● **Task item**
Begin at the line below that has "(607, 324) = (326, 304): orange" and stop after the line that has "(959, 544) = (293, 581): white". Please restate only those lines, word for word.

● **Exercise data**
Start of Block

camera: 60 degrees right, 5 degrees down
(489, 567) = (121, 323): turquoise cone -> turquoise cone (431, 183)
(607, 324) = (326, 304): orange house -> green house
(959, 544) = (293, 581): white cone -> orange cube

End of Block
Start of Block

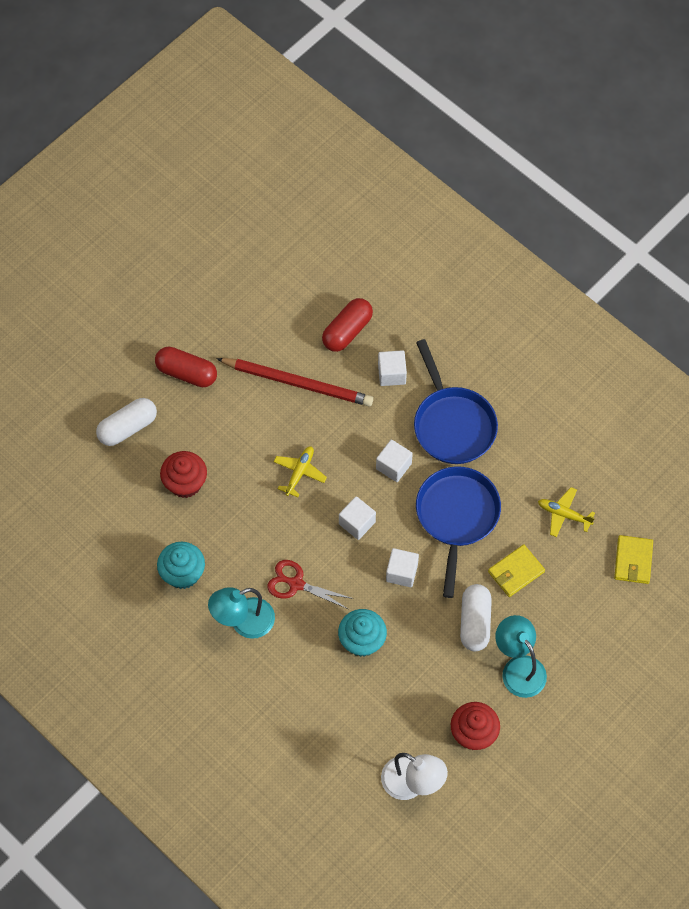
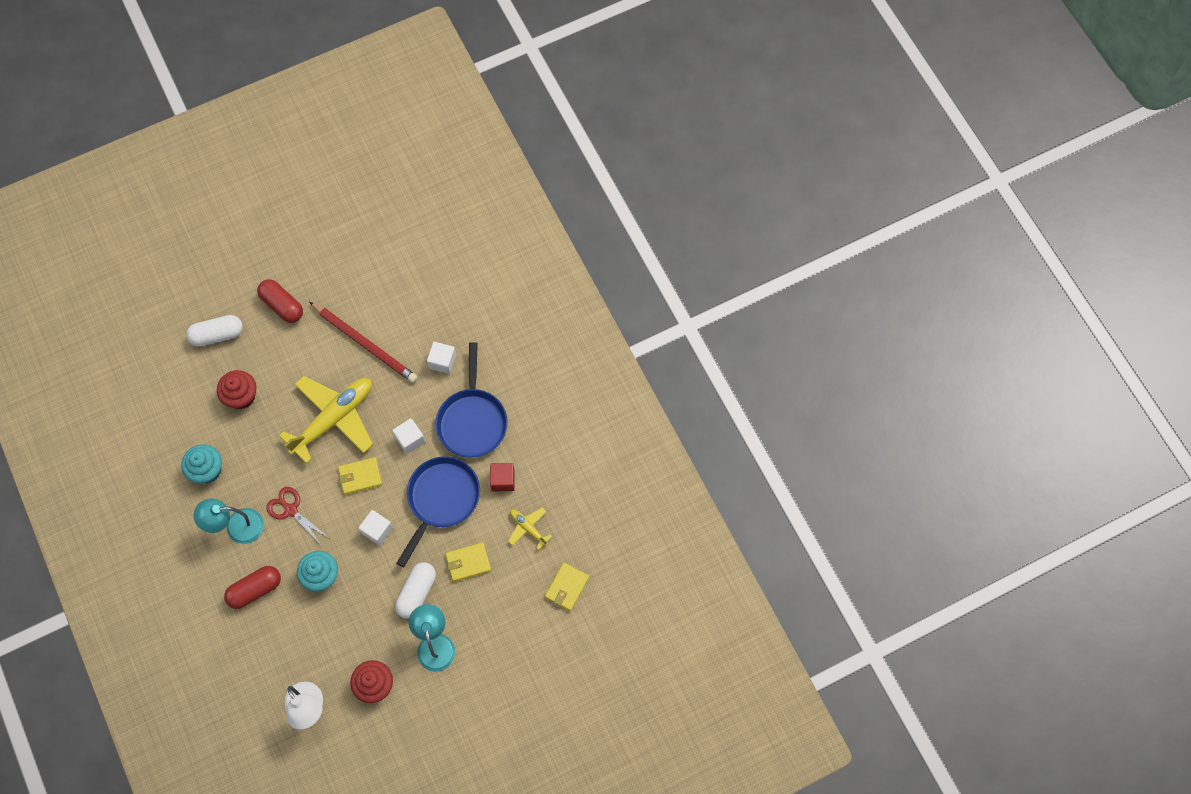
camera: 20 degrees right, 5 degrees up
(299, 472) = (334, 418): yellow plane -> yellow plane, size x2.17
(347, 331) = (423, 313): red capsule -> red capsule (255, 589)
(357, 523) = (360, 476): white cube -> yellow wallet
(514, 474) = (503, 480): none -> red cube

End of Block
Start of Block

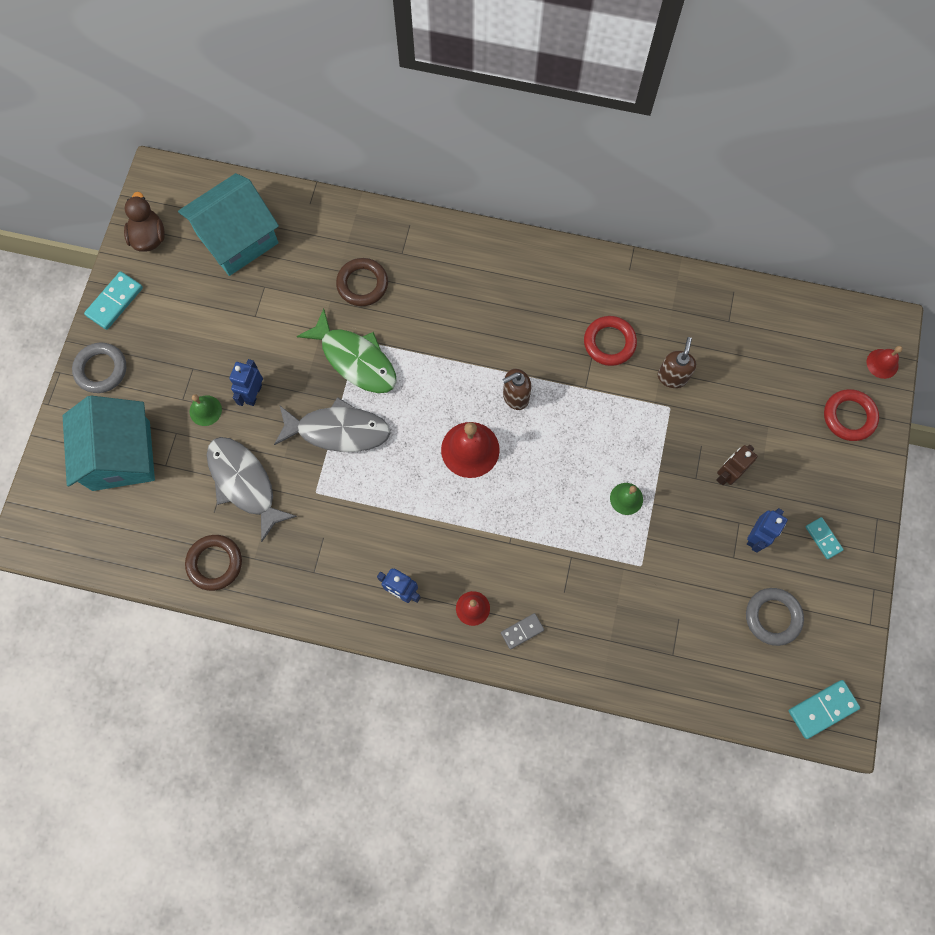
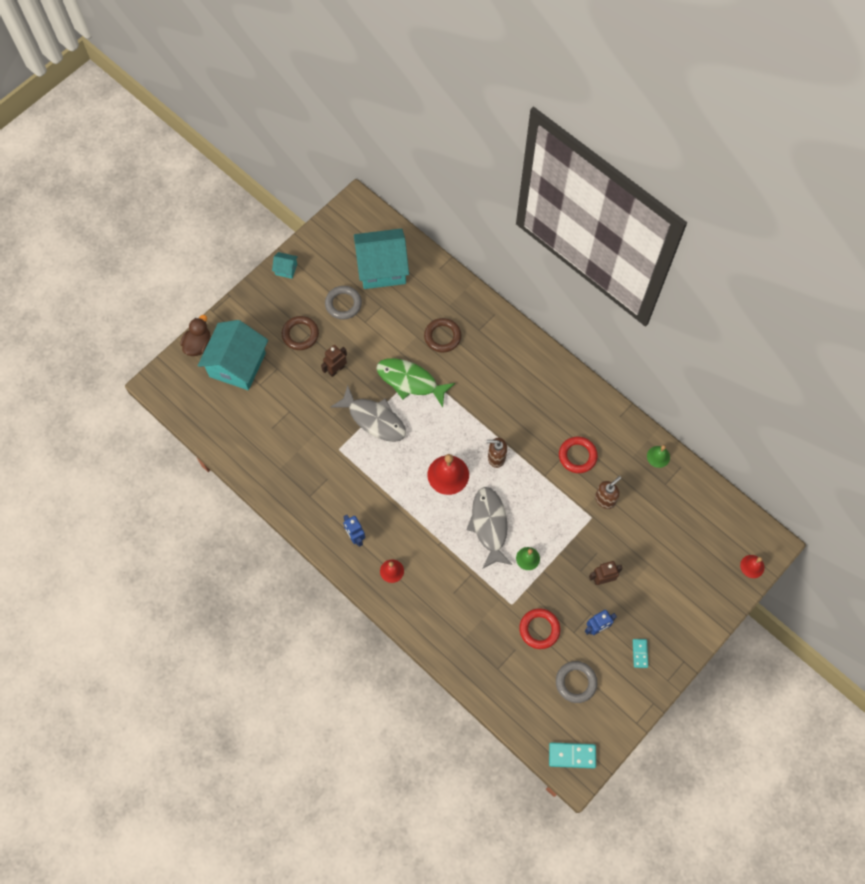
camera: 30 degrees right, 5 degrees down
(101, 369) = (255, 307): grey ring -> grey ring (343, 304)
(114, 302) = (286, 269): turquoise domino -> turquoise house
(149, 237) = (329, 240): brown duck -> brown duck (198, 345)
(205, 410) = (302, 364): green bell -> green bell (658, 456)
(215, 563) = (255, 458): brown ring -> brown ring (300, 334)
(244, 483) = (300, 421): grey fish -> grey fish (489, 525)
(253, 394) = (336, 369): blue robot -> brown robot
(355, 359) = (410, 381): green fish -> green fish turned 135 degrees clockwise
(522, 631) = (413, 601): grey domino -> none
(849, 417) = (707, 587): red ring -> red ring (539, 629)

End of Block

● **Task answer**
(607, 324) = (326, 304): orange house -> green house
(959, 544) = (293, 581): white cone -> orange cube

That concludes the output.